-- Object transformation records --
◆ ◆ ◆ ◆ ◆ ◆ ◆
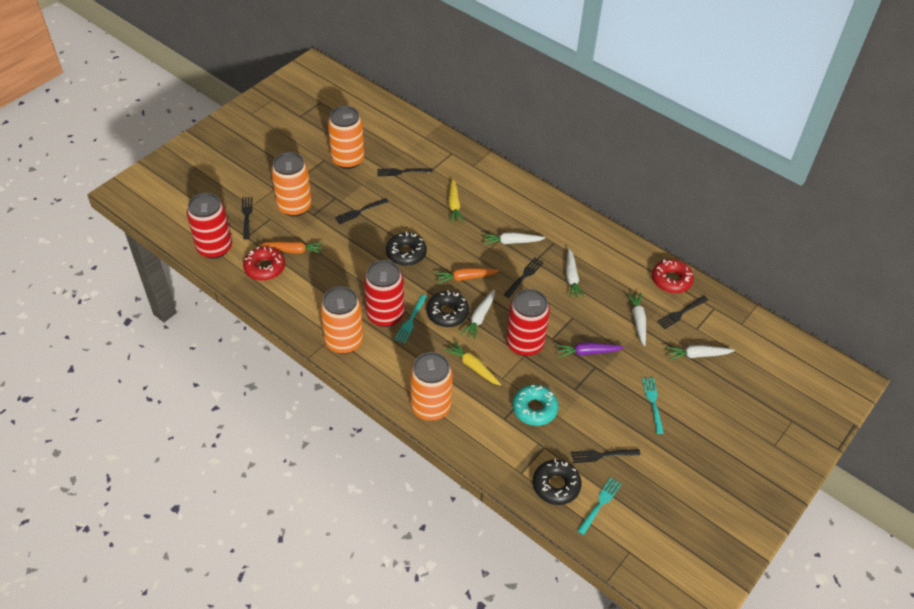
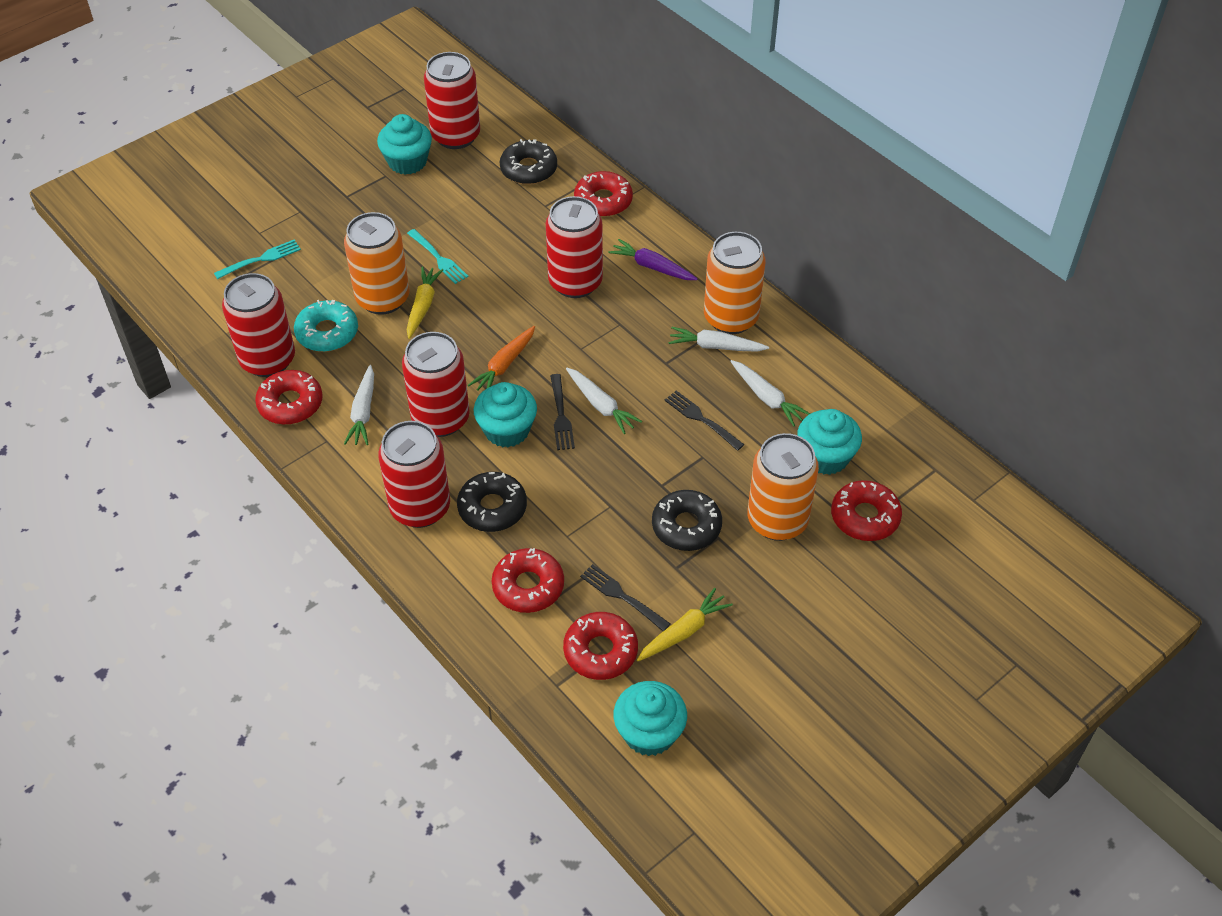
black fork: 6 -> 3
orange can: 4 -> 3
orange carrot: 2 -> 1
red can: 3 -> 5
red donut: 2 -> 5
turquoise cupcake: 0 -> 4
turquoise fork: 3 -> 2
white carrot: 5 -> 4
◆ ◆ ◆ ◆ ◆ ◆ ◆
Please repeat, exactly and only, the lines from the one containing "orange can: 4 -> 3" through the last line of the records, both included.

-- ANSWER TO THE EXERCISE --
orange can: 4 -> 3
orange carrot: 2 -> 1
red can: 3 -> 5
red donut: 2 -> 5
turquoise cupcake: 0 -> 4
turquoise fork: 3 -> 2
white carrot: 5 -> 4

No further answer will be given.